Written task — Leave out every line before the one that contains "(380, 531) = (235, 474): blue". Please restate that line and the rest of the data word for word, through the end.

Image sets with object changes:
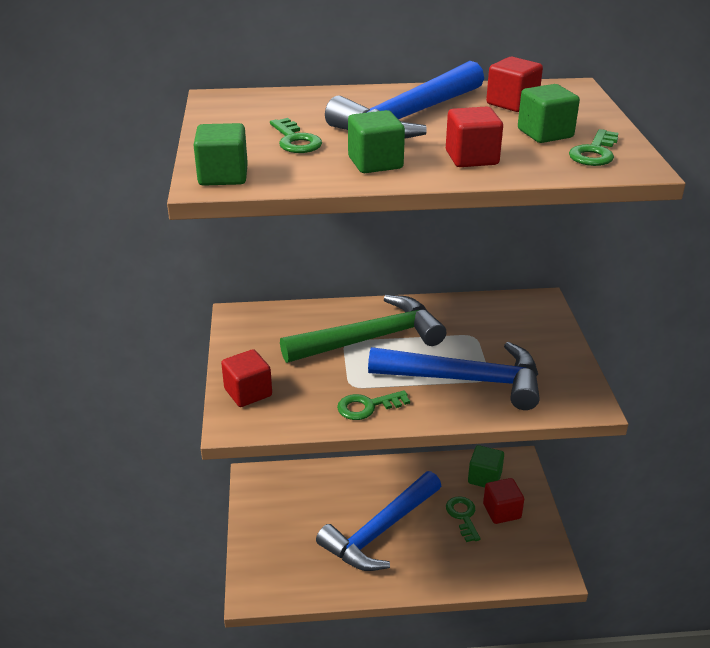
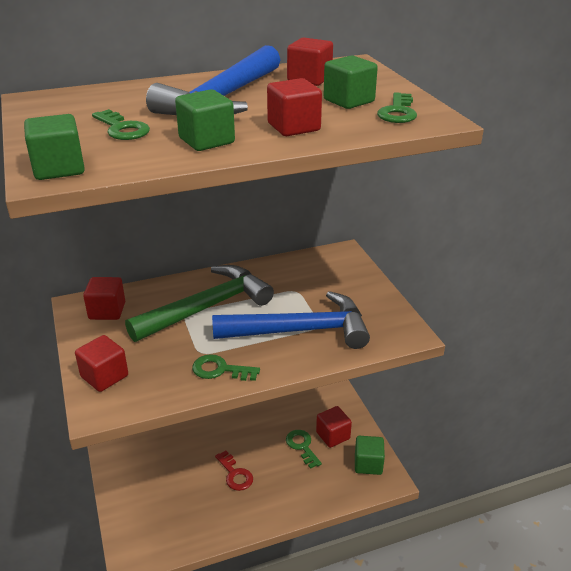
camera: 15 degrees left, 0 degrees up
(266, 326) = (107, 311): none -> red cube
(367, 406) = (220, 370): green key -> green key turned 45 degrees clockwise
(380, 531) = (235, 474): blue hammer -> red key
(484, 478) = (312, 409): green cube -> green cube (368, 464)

Solution for this problem —
(380, 531) = (235, 474): blue hammer -> red key
(484, 478) = (312, 409): green cube -> green cube (368, 464)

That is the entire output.